## TO DO
Will you extract the entries word for word? Images should not appear in the copy.

Before-and-after scene images
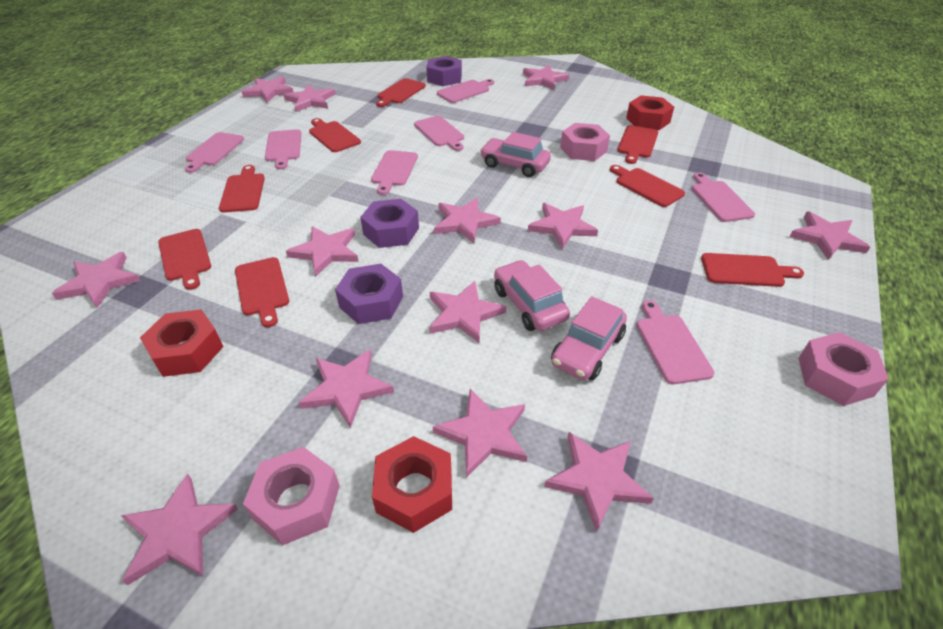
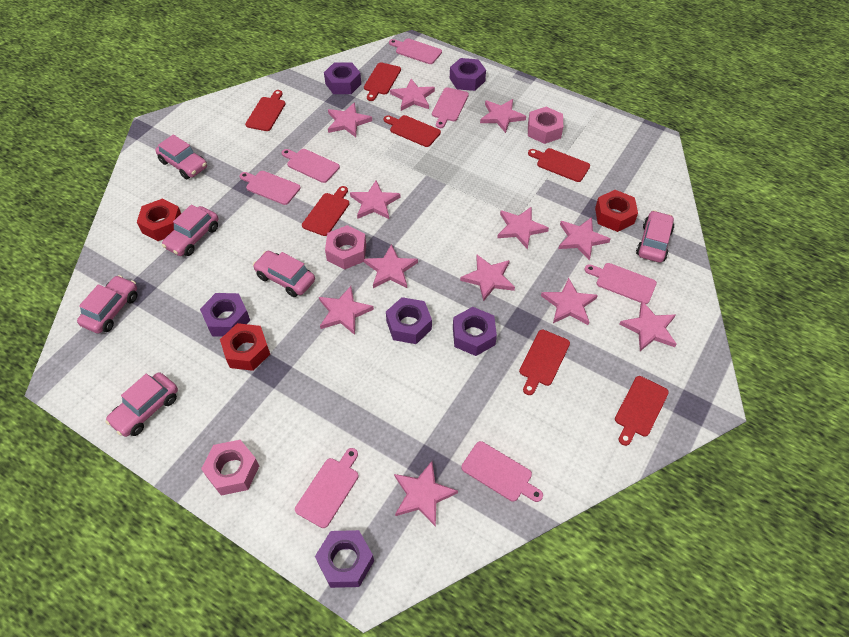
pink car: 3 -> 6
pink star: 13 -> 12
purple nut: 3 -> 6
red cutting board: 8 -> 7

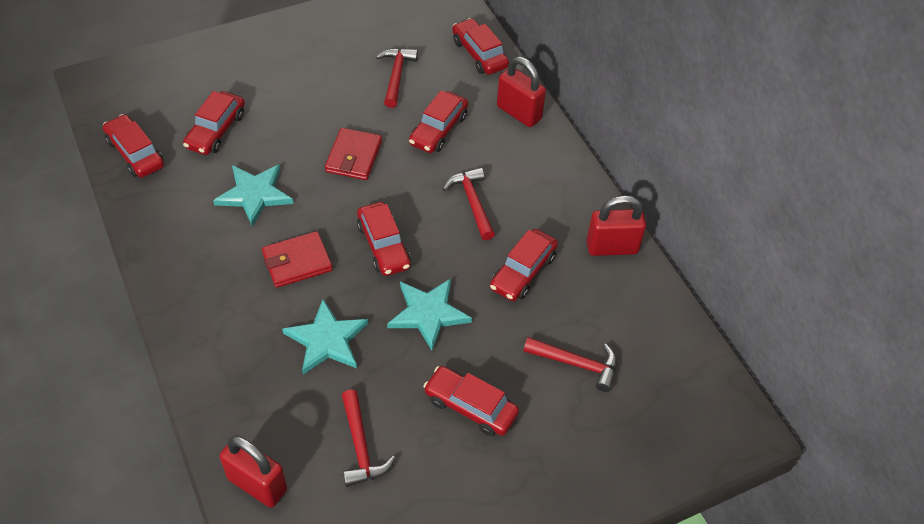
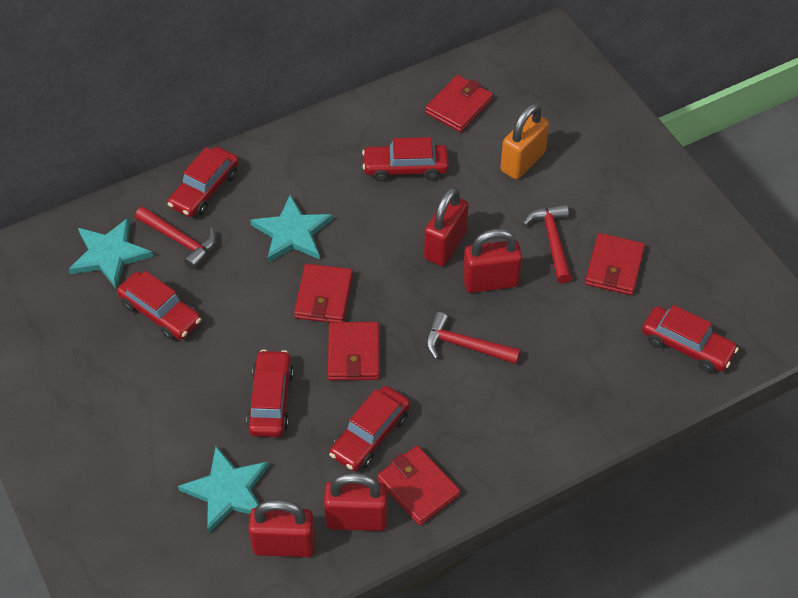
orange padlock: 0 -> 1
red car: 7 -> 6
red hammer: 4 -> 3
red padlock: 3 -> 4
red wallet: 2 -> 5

## WRITTEN ANSWER
pink car: 3 -> 6
pink star: 13 -> 12
purple nut: 3 -> 6
red cutting board: 8 -> 7

orange padlock: 0 -> 1
red car: 7 -> 6
red hammer: 4 -> 3
red padlock: 3 -> 4
red wallet: 2 -> 5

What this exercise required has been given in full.